A partial copy is required: transcribe exactly the lines from the one containing "(310, 352) = (552, 518): pink" through the last line below, without any pictures.

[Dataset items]
########
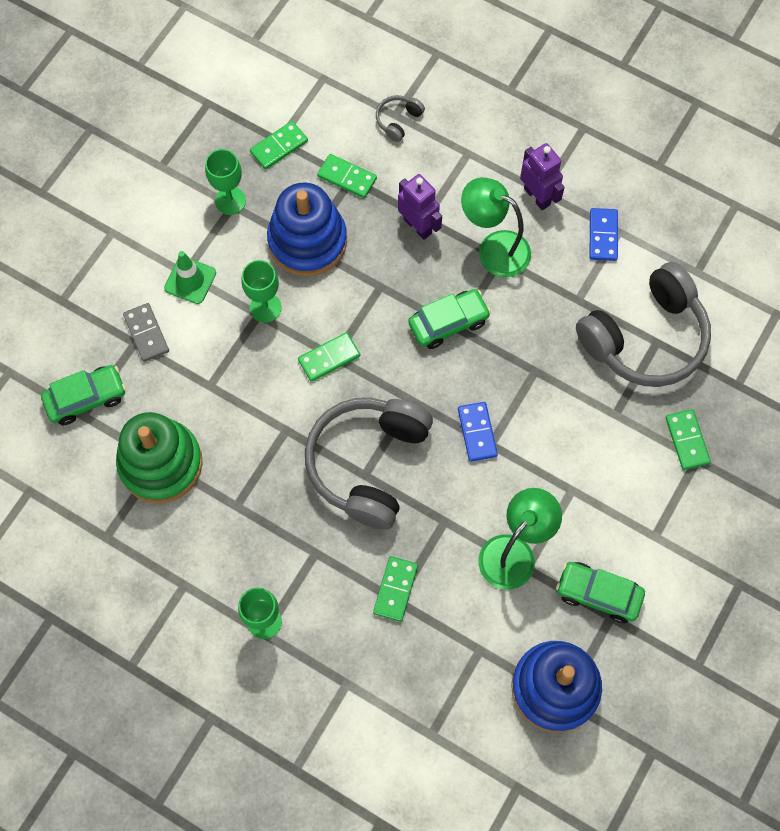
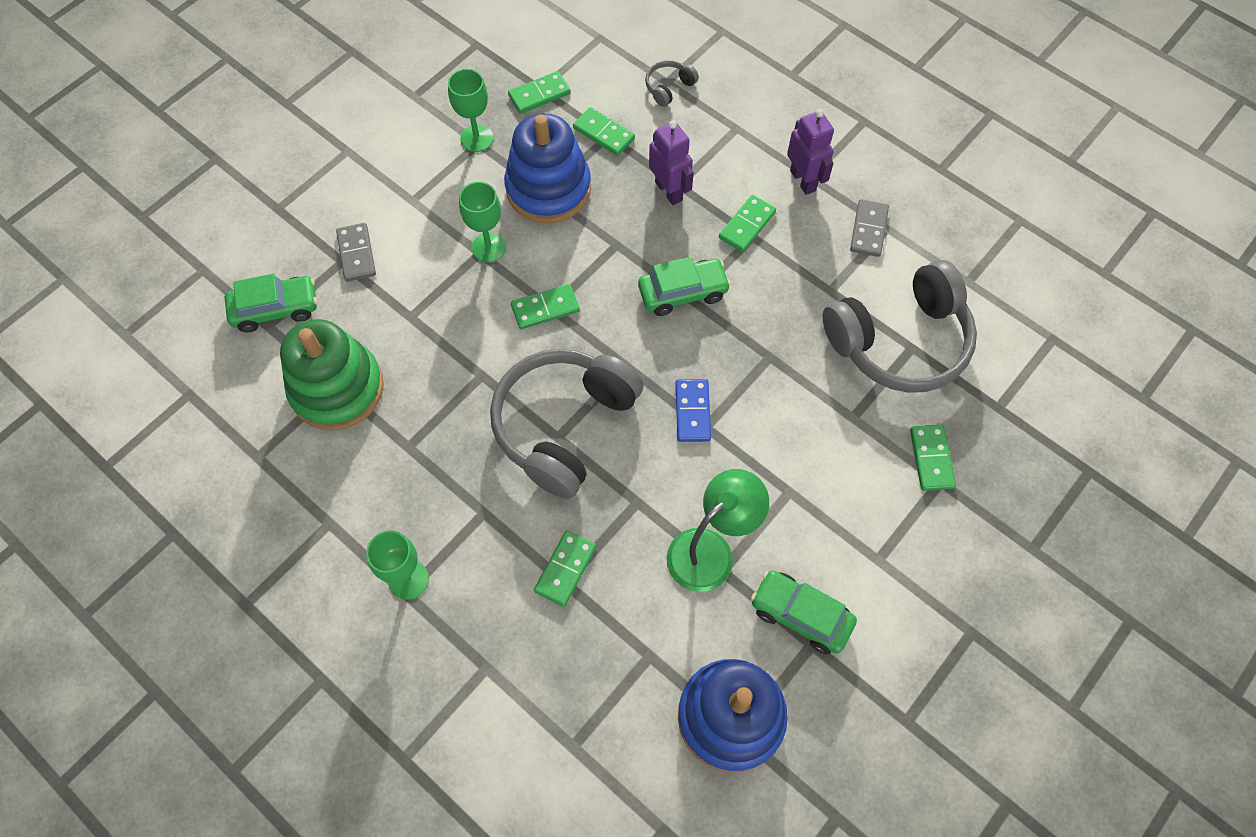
camera: 10 degrees right, 5 degrees down
(190, 280) = (416, 209): green traffic cone -> none
(494, 248) = (747, 225): green lamp -> green domino
(603, 236) = (868, 230): blue domino -> grey domino

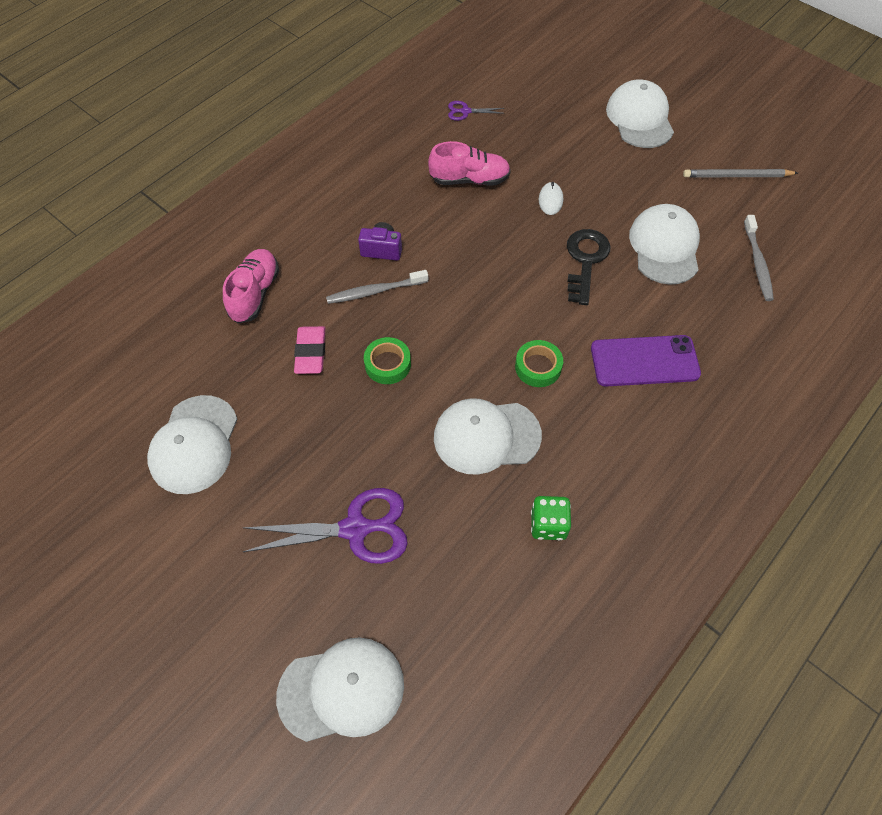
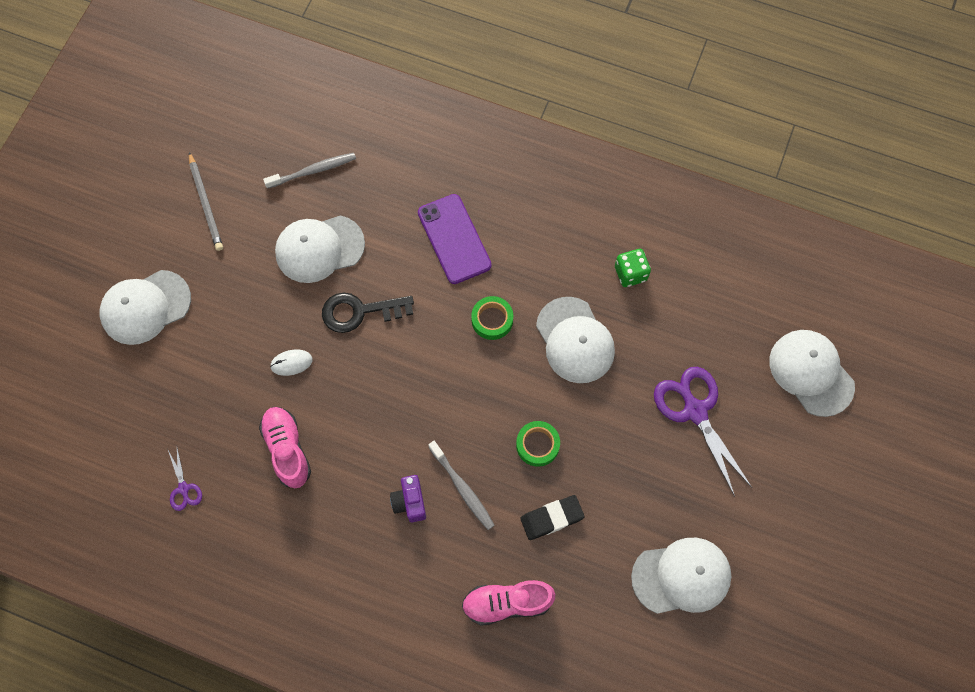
camera: 110 degrees left, 10 degrees up
(310, 352) = (552, 518): pink eraser -> black eraser

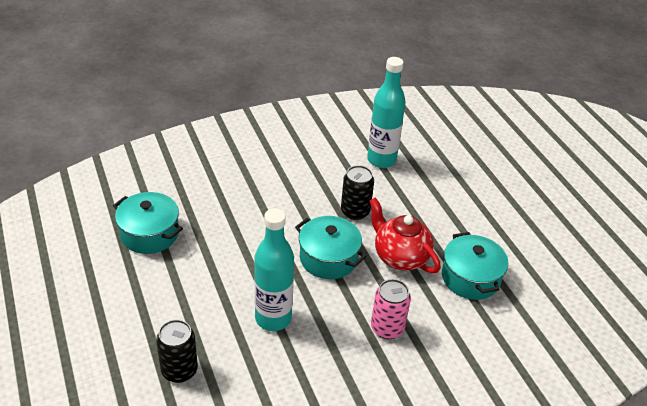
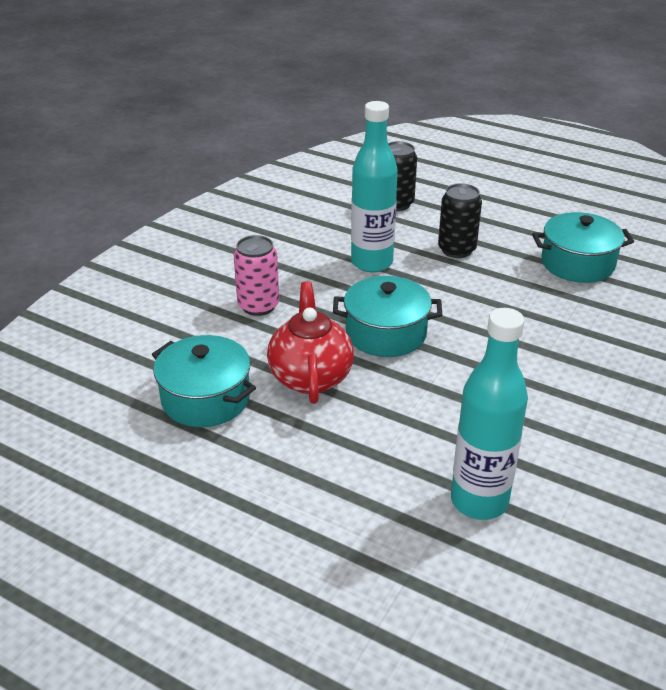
camera: 145 degrees right, 5 degrees down
(355, 212) = (420, 399): black can -> black can (456, 250)
(400, 257) = (310, 377): red teapot -> red teapot turned 105 degrees counterclockwise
########
» Response box:
(310, 352) = (552, 518): pink eraser -> black eraser

camera: 145 degrees right, 5 degrees down
(355, 212) = (420, 399): black can -> black can (456, 250)
(400, 257) = (310, 377): red teapot -> red teapot turned 105 degrees counterclockwise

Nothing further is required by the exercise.